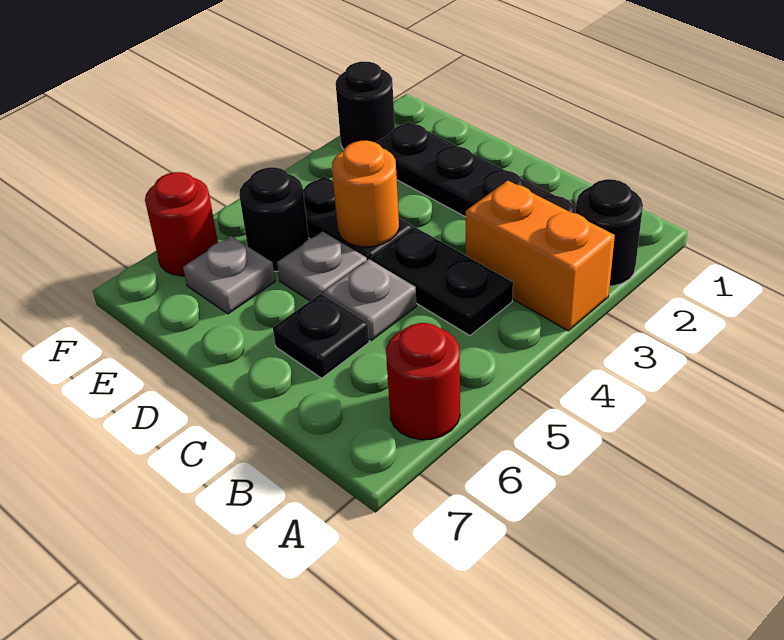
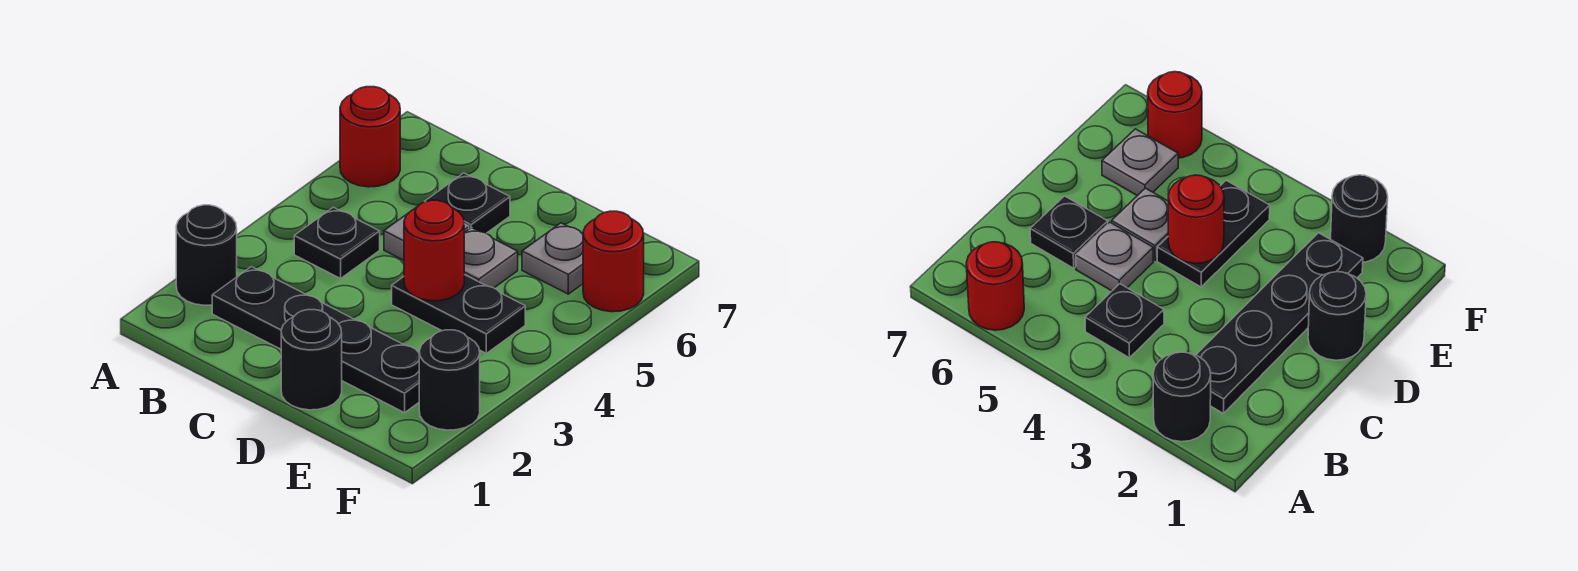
orange brick A3:B3 level 1 -> none
black plate B4:C4 level 1 -> black plate B4 level 1
orange round brick D4 level 2 -> red round brick D4 level 2
black round brick E5 level 1 -> black round brick D1 level 1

Problem -> Down to the last line, reproduce the material above exactly; skip its images.

Solution ->
orange brick A3:B3 level 1 -> none
black plate B4:C4 level 1 -> black plate B4 level 1
orange round brick D4 level 2 -> red round brick D4 level 2
black round brick E5 level 1 -> black round brick D1 level 1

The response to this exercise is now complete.